The lines to reproduce from the material below are those from the one containing "cyan brick B5:B6" through the one containing "blue brick D4", both included; write them out exactly and add nothing.
--- Provided entries ---
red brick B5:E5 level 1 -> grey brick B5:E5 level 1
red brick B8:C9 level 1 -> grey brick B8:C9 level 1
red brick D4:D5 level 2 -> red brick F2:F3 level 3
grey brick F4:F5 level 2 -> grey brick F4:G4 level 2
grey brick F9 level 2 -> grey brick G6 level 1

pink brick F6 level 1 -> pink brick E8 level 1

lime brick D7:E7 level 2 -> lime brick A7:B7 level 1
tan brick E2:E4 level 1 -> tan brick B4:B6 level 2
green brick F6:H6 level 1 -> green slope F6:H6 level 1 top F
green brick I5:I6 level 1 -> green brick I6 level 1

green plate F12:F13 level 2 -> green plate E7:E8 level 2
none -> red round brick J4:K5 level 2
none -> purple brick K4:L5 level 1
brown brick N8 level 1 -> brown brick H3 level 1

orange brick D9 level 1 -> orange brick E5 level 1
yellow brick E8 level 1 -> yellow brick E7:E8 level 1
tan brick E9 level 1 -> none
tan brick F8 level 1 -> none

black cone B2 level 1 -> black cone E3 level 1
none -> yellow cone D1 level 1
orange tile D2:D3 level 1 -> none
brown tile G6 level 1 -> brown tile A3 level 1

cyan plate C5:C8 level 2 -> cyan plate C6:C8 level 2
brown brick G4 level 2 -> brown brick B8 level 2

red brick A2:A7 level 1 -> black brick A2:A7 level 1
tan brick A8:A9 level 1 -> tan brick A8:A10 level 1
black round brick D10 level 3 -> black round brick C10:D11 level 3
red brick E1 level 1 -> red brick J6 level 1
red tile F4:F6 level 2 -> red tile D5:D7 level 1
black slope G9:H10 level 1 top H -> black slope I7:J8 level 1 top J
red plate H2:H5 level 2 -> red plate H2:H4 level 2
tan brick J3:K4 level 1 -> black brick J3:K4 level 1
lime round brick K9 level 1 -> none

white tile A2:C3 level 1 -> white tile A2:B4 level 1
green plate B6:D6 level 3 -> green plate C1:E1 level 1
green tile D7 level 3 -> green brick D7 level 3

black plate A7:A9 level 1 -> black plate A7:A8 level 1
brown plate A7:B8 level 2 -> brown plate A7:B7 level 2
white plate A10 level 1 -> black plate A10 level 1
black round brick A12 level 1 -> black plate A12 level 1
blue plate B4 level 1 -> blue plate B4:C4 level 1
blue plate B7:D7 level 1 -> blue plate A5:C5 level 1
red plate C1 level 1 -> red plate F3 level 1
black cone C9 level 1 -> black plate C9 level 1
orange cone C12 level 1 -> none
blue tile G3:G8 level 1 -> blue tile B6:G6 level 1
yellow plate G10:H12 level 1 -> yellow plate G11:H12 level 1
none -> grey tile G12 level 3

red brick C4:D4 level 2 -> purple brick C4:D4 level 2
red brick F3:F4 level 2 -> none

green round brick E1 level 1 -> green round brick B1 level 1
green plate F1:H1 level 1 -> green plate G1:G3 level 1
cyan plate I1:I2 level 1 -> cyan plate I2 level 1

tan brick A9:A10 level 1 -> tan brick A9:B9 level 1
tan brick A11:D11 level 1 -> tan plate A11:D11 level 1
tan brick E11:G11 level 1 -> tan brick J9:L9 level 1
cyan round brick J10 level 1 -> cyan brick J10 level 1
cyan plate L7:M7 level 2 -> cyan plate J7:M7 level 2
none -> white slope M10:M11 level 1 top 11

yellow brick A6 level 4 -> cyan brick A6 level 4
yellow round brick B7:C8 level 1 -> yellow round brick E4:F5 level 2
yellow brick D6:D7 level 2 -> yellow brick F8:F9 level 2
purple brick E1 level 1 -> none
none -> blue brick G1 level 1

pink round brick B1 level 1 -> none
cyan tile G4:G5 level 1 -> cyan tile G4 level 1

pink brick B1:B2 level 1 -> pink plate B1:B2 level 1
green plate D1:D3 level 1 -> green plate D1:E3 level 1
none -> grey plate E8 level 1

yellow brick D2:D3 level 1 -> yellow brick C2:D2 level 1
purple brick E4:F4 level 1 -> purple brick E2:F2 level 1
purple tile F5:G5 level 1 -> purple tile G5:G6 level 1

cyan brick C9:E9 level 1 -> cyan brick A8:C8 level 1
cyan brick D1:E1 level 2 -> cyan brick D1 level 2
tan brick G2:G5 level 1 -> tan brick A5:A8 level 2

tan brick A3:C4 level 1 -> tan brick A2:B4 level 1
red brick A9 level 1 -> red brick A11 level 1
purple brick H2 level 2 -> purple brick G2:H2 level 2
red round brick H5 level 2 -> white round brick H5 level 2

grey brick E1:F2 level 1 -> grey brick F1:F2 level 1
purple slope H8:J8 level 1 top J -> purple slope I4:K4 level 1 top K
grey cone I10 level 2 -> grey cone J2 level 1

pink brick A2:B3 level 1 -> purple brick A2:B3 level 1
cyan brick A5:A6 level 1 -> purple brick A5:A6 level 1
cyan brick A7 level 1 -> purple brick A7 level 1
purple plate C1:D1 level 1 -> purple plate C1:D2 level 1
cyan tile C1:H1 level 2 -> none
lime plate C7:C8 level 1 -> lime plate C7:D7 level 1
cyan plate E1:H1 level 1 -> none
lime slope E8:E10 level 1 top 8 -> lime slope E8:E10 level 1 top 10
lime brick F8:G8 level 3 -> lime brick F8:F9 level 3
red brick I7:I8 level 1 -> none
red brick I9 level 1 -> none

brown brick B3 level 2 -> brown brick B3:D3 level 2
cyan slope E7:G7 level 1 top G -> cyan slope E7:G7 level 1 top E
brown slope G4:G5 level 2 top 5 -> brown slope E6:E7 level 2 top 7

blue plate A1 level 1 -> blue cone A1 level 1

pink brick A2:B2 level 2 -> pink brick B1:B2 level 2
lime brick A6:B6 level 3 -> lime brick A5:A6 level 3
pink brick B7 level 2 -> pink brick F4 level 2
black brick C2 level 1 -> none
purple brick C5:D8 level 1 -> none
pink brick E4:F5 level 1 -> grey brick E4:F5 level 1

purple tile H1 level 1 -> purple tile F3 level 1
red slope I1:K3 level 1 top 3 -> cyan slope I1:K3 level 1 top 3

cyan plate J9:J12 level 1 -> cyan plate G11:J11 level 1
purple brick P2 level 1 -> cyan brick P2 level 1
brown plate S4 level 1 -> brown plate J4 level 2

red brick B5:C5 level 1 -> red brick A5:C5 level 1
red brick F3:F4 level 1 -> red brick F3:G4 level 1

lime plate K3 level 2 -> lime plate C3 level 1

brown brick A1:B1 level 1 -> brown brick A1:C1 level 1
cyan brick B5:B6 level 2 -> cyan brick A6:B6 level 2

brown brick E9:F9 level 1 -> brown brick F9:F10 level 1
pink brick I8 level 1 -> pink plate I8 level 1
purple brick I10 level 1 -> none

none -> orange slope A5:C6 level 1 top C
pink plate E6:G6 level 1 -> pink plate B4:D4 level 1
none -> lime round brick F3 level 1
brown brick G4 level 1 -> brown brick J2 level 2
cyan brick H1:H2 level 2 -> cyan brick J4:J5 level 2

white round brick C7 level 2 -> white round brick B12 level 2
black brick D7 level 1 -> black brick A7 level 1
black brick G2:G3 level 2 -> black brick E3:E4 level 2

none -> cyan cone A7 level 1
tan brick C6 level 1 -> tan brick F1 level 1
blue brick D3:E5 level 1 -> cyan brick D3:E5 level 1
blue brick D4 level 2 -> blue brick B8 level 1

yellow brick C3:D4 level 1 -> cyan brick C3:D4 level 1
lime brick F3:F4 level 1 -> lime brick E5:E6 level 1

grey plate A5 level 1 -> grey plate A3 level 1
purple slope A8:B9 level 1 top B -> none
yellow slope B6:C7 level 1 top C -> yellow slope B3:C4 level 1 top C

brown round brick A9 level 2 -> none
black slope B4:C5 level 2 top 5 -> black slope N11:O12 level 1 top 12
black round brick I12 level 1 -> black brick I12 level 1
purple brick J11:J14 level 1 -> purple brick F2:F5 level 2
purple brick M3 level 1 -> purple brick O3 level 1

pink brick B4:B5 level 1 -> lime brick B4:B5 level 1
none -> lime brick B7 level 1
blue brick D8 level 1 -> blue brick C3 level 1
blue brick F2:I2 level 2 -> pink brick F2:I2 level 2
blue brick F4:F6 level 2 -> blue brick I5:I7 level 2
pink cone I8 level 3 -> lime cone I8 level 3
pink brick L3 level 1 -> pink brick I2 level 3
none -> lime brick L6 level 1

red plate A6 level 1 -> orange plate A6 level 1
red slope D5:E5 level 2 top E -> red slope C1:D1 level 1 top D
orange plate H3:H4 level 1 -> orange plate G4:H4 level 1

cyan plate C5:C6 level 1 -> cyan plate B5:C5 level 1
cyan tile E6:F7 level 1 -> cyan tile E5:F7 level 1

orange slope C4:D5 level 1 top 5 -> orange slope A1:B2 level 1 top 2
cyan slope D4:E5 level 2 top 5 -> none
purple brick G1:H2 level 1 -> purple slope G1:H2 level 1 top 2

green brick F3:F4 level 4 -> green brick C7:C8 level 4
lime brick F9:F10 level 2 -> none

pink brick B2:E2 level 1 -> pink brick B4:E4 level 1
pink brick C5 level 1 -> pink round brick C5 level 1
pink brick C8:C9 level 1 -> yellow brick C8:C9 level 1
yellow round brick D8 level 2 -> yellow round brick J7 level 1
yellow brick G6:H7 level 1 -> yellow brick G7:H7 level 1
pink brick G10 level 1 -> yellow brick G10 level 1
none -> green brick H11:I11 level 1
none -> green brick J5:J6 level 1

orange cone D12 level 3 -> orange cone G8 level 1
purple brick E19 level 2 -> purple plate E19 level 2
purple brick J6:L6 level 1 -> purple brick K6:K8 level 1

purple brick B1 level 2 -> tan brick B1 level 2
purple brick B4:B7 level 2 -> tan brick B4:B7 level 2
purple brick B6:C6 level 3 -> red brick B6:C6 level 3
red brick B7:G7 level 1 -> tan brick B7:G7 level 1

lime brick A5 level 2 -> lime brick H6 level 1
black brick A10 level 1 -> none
---
Your solution:
cyan brick B5:B6 level 2 -> cyan brick A6:B6 level 2

brown brick E9:F9 level 1 -> brown brick F9:F10 level 1
pink brick I8 level 1 -> pink plate I8 level 1
purple brick I10 level 1 -> none

none -> orange slope A5:C6 level 1 top C
pink plate E6:G6 level 1 -> pink plate B4:D4 level 1
none -> lime round brick F3 level 1
brown brick G4 level 1 -> brown brick J2 level 2
cyan brick H1:H2 level 2 -> cyan brick J4:J5 level 2

white round brick C7 level 2 -> white round brick B12 level 2
black brick D7 level 1 -> black brick A7 level 1
black brick G2:G3 level 2 -> black brick E3:E4 level 2

none -> cyan cone A7 level 1
tan brick C6 level 1 -> tan brick F1 level 1
blue brick D3:E5 level 1 -> cyan brick D3:E5 level 1
blue brick D4 level 2 -> blue brick B8 level 1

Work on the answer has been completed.